*RECORDED INFORMATION*:
=== Section Start ===
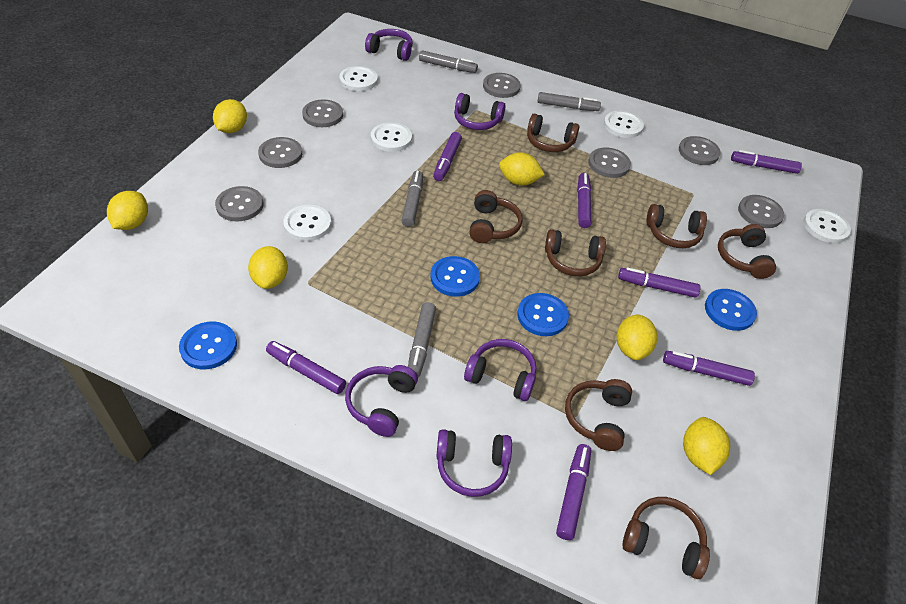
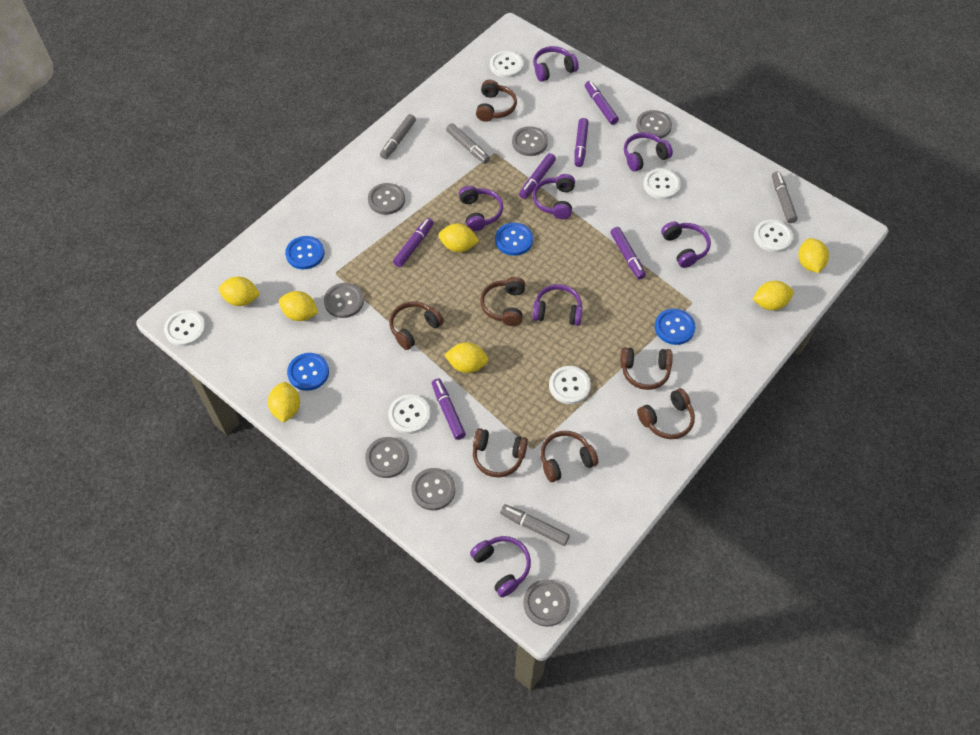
purple headphones: 5 -> 7
purple marker: 7 -> 6
white button: 5 -> 6
yellow lemon: 6 -> 7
=== Section End ===
*EXERCISE*: Please repeat all of the data exactly, excluding images.

*YOUR RESPONSE*:
purple headphones: 5 -> 7
purple marker: 7 -> 6
white button: 5 -> 6
yellow lemon: 6 -> 7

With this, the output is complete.